● **WHAT TO DO**: Every line of the entries with the word "strawberry" in it should be shown.

Source records:
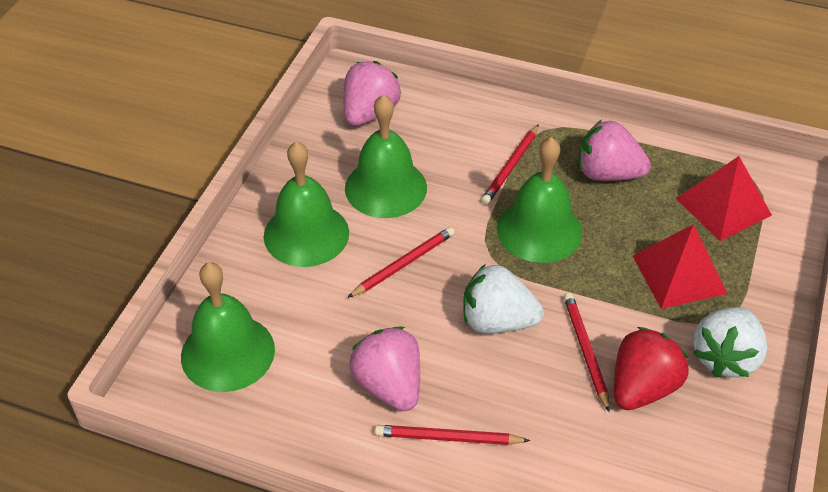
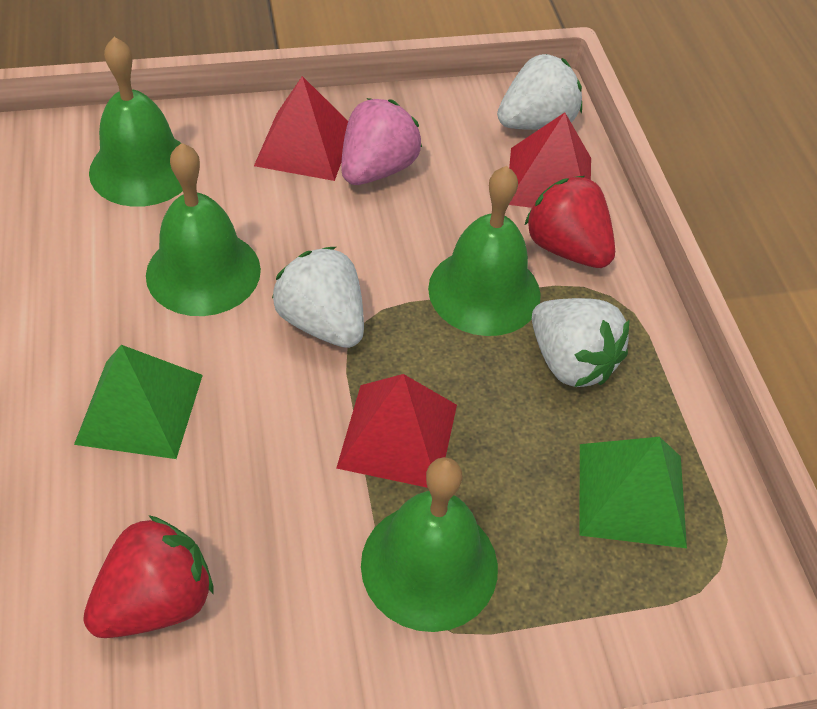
green pyramid: 0 -> 2
pink strawberry: 3 -> 1
red pencil: 4 -> 0
red pyramid: 2 -> 3
red strawberry: 1 -> 2
white strawberry: 2 -> 3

● **WRITTEN ANSWER**:
pink strawberry: 3 -> 1
red strawberry: 1 -> 2
white strawberry: 2 -> 3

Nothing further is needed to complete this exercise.